Task to carry out: The data that follows is to be copied exactly, with each image removed.

─── Records supplied

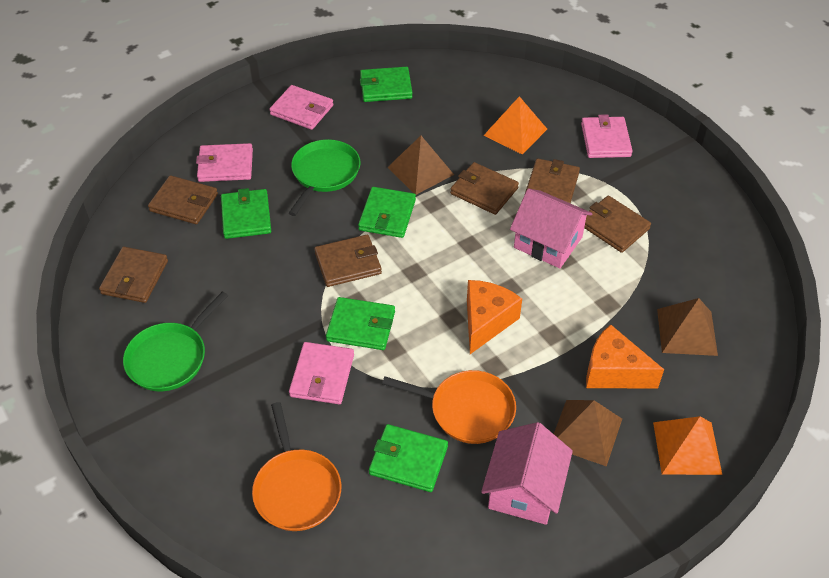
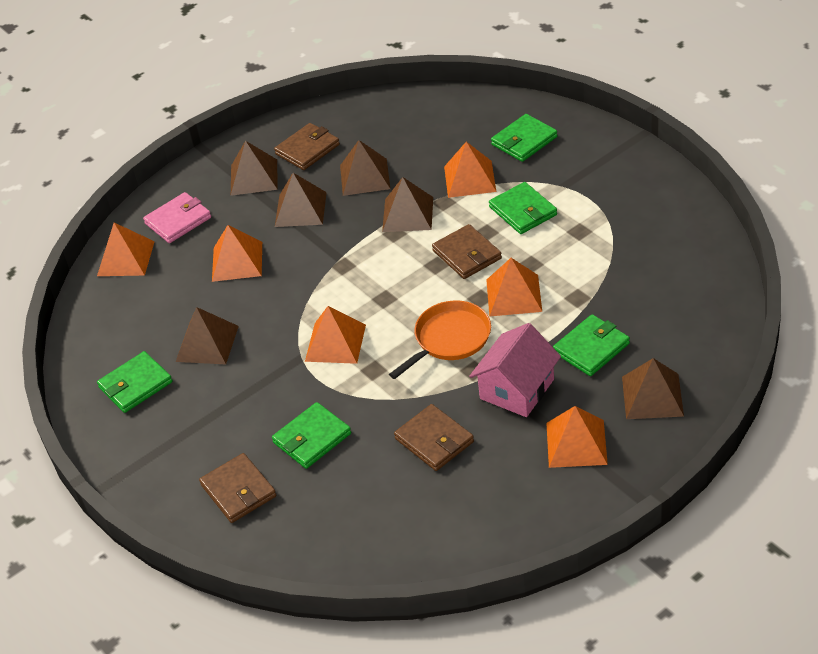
brown pyramid: 3 -> 6
brown wallet: 6 -> 4
green pan: 2 -> 0
orange cheese: 2 -> 0
orange pan: 2 -> 1
orange pyramid: 2 -> 6
pink house: 2 -> 1
pink wallet: 4 -> 1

──────

Exercise answer:
brown pyramid: 3 -> 6
brown wallet: 6 -> 4
green pan: 2 -> 0
orange cheese: 2 -> 0
orange pan: 2 -> 1
orange pyramid: 2 -> 6
pink house: 2 -> 1
pink wallet: 4 -> 1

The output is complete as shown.